Data section start
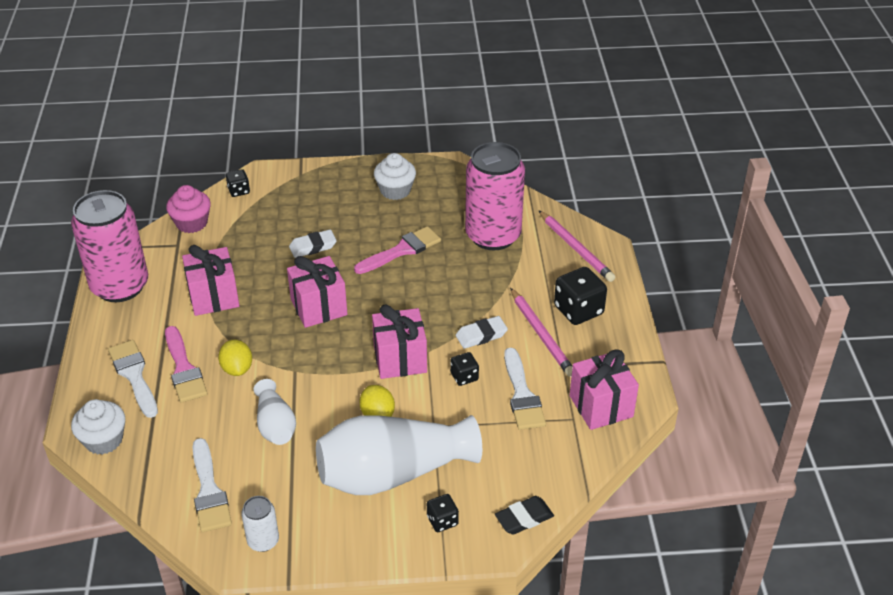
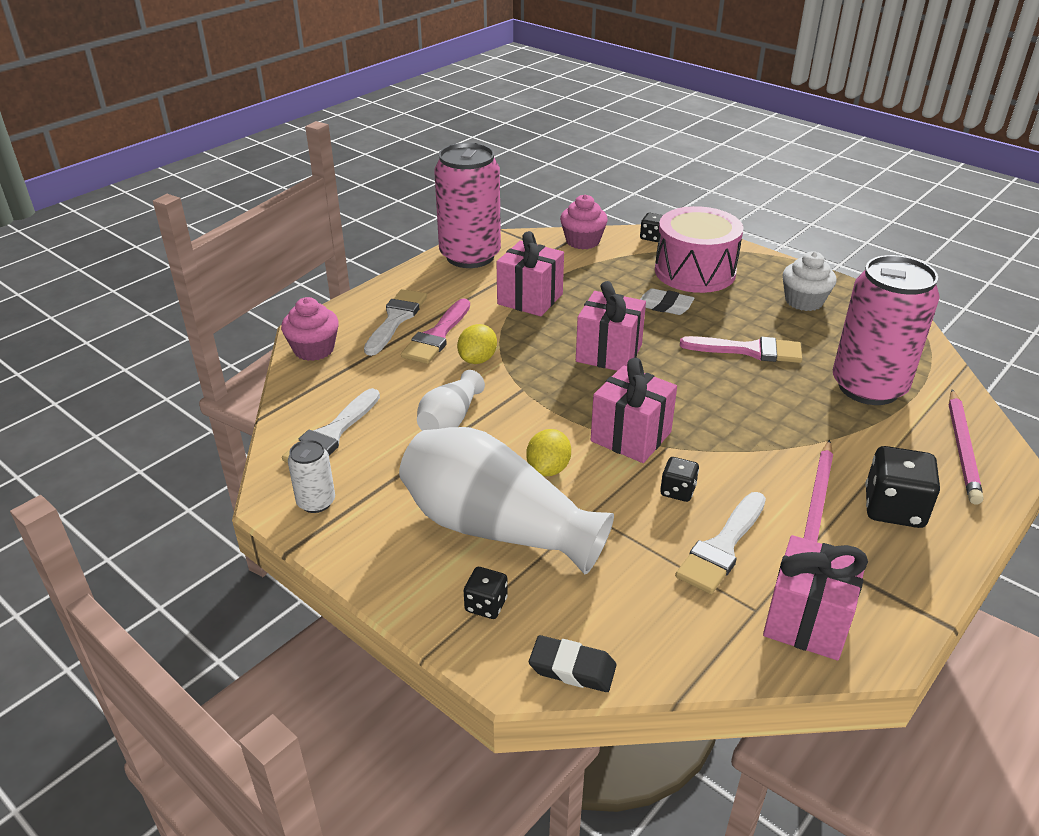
camera: 45 degrees right, 5 degrees down
(103, 440) = (314, 349): white cupcake -> pink cupcake
(301, 205) = (695, 271): none -> pink drum
(481, 335) = (744, 465): white eraser -> none

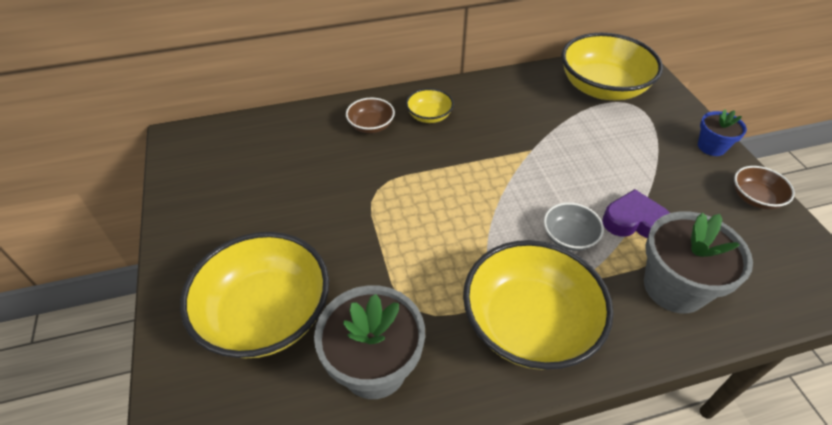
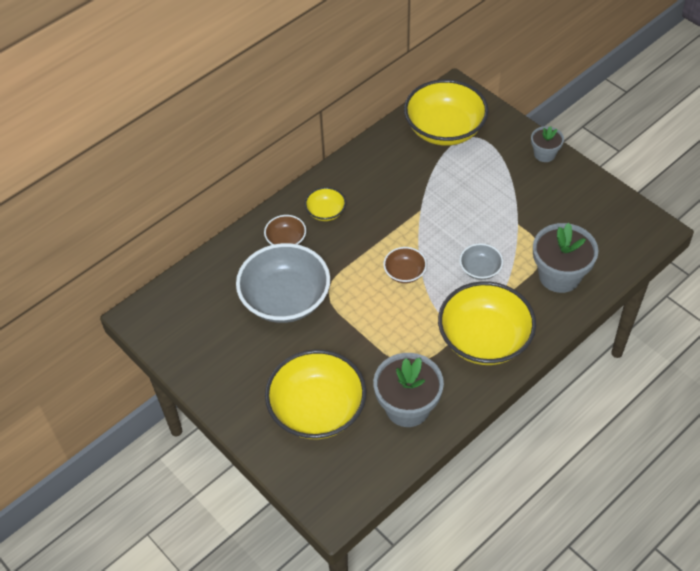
camera: 25 degrees left, 5 degrees up
(327, 179) = (285, 299): none -> grey bowl
(634, 221) = (516, 238): purple heart -> none
(711, 147) = (544, 154): blue flower pot -> grey flower pot
(755, 198) = (586, 186): brown bowl -> brown bowl (405, 272)

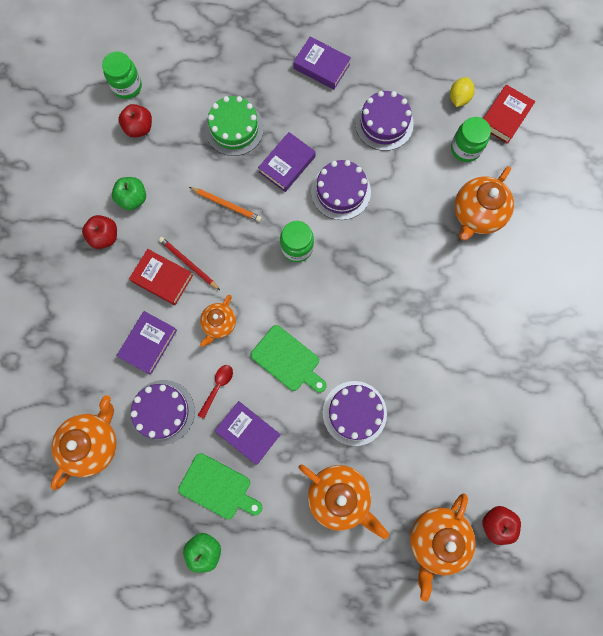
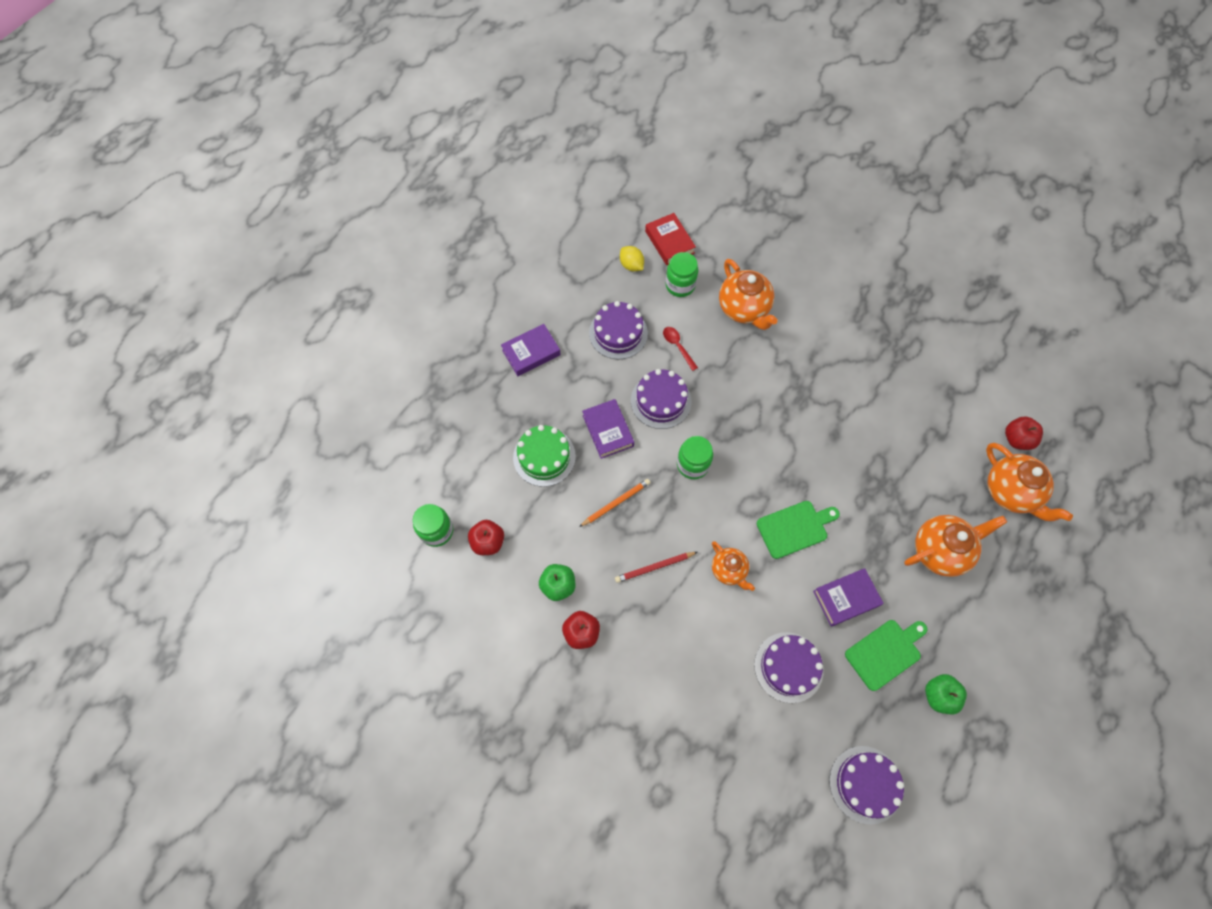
camera: 60 degrees left, 10 degrees down
(93, 443) = (787, 751): orange teapot -> none
(148, 343) = (714, 646): purple book -> none
(162, 278) = (656, 599): red book -> none
(217, 387) = (790, 604): red spoon -> red spoon (678, 346)
(354, 413) = (871, 498): purple cake -> purple cake (865, 784)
Data section end
Task instructions:
Exactly as written, copy the lines from the one containing "(148, 343) = (714, 646): purple book -> none" to the end of the entries, both ends included.

Expected answer:
(148, 343) = (714, 646): purple book -> none
(162, 278) = (656, 599): red book -> none
(217, 387) = (790, 604): red spoon -> red spoon (678, 346)
(354, 413) = (871, 498): purple cake -> purple cake (865, 784)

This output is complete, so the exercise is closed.